• _Problem_
Return all entries verbatim; skip any pictures.

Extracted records
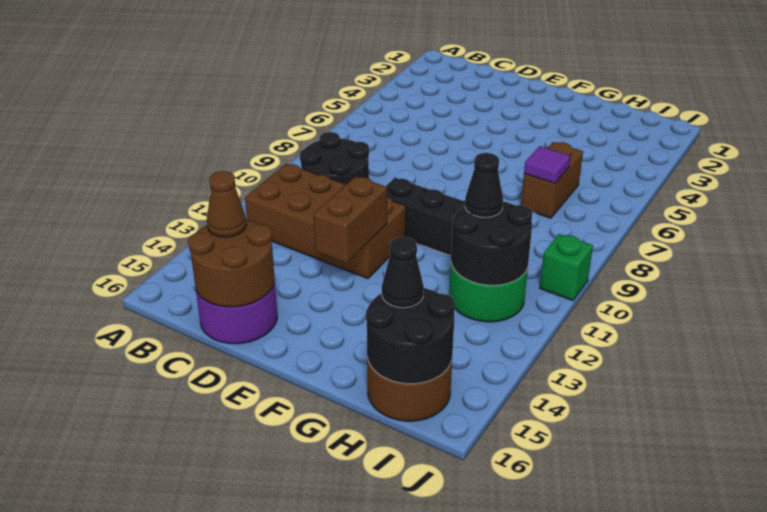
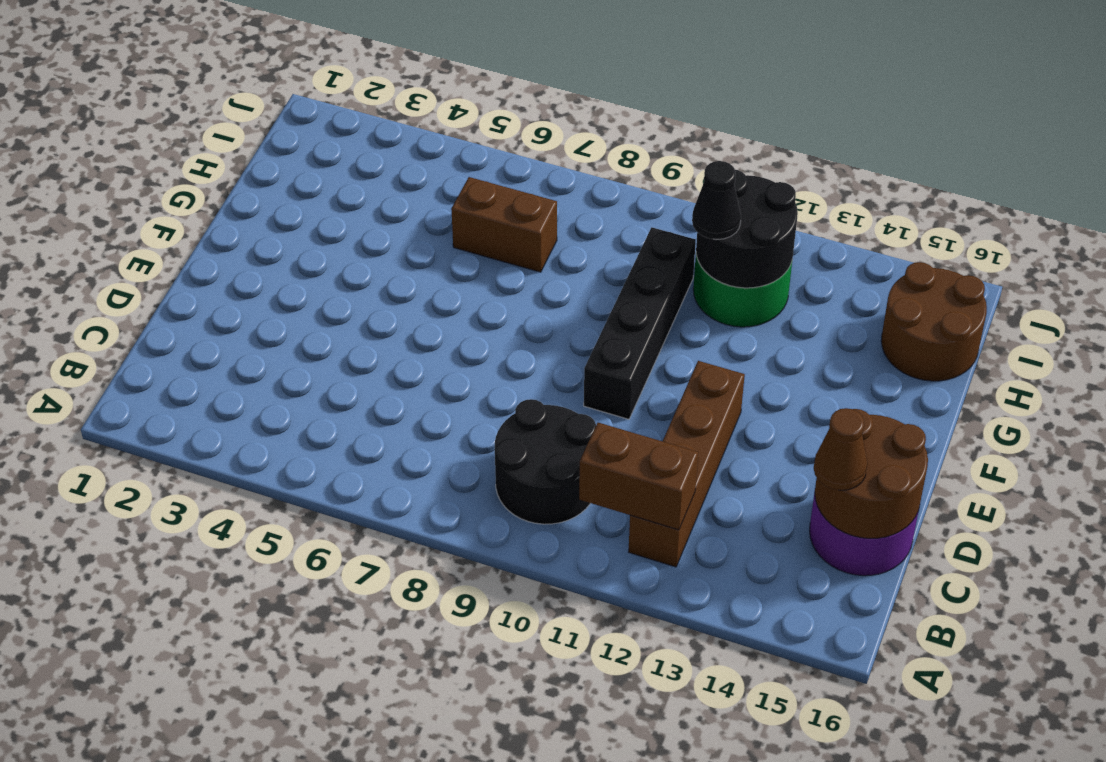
brown brick B11:E12 level 1 -> brown brick B12:E12 level 1
brown brick E12:E13 level 2 -> brown brick B11:B12 level 2
purple tile H7 level 2 -> none
black round brick H15:I16 level 2 -> none
black cone H15 level 3 -> none
green brick J10 level 1 -> none

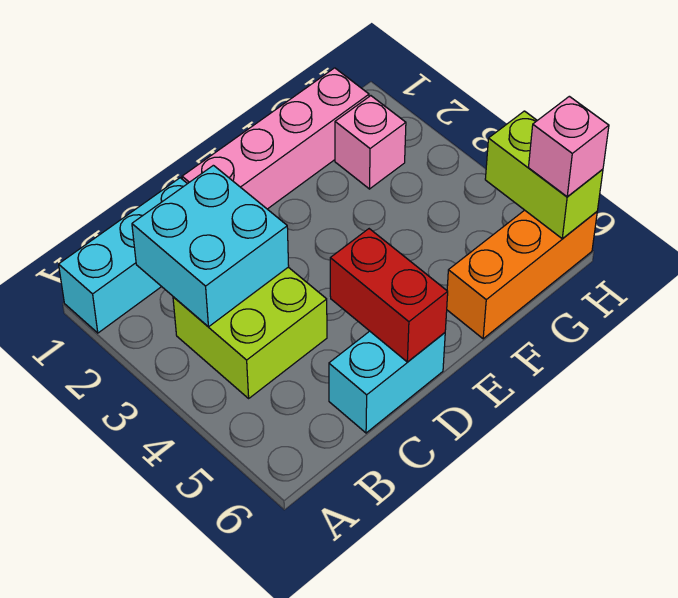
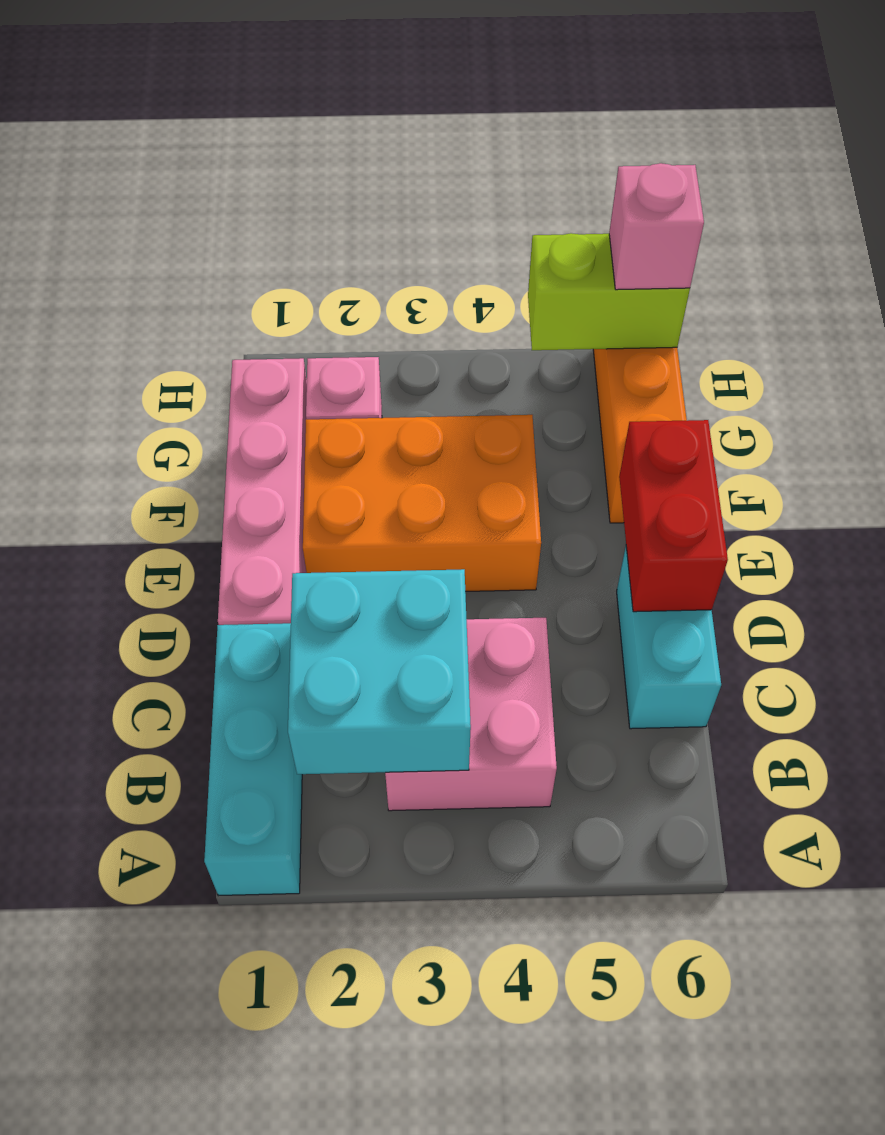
lime brick B3:C4 level 1 -> pink brick B3:C4 level 1
red brick D5:D6 level 2 -> red brick D6:E6 level 2
none -> orange brick E2:F4 level 1

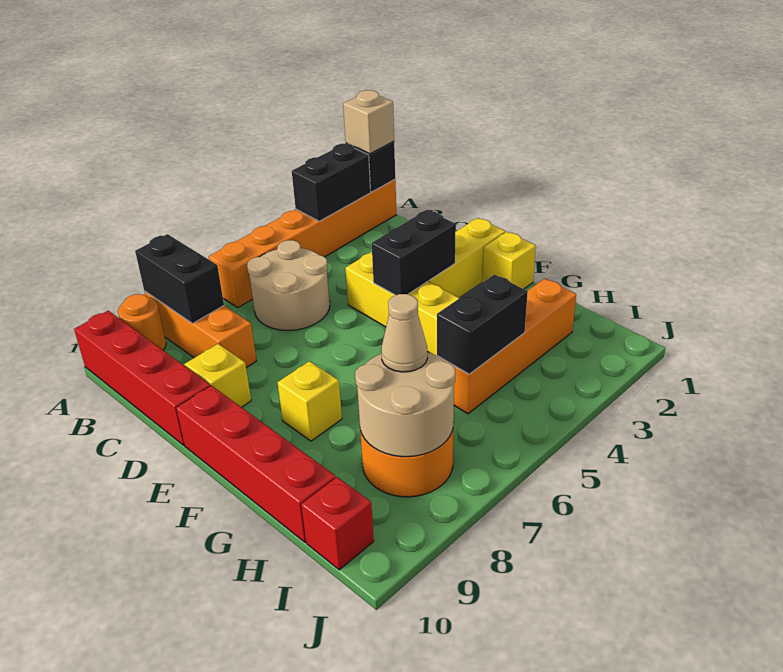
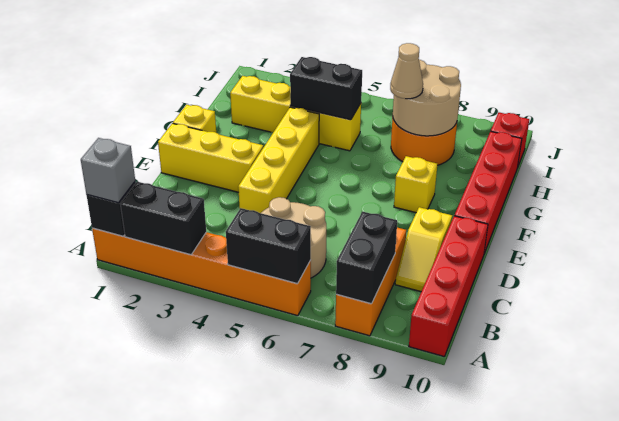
tan brick A1 level 3 -> grey brick A1 level 3
orange round brick A9 level 1 -> none
black brick E3:E4 level 2 -> black brick A5:A6 level 2
orange brick H2:H5 level 1 -> yellow brick H2:H5 level 1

• _Response to this exercise_
brown brick B11:E12 level 1 -> brown brick B12:E12 level 1
brown brick E12:E13 level 2 -> brown brick B11:B12 level 2
purple tile H7 level 2 -> none
black round brick H15:I16 level 2 -> none
black cone H15 level 3 -> none
green brick J10 level 1 -> none

lime brick B3:C4 level 1 -> pink brick B3:C4 level 1
red brick D5:D6 level 2 -> red brick D6:E6 level 2
none -> orange brick E2:F4 level 1

tan brick A1 level 3 -> grey brick A1 level 3
orange round brick A9 level 1 -> none
black brick E3:E4 level 2 -> black brick A5:A6 level 2
orange brick H2:H5 level 1 -> yellow brick H2:H5 level 1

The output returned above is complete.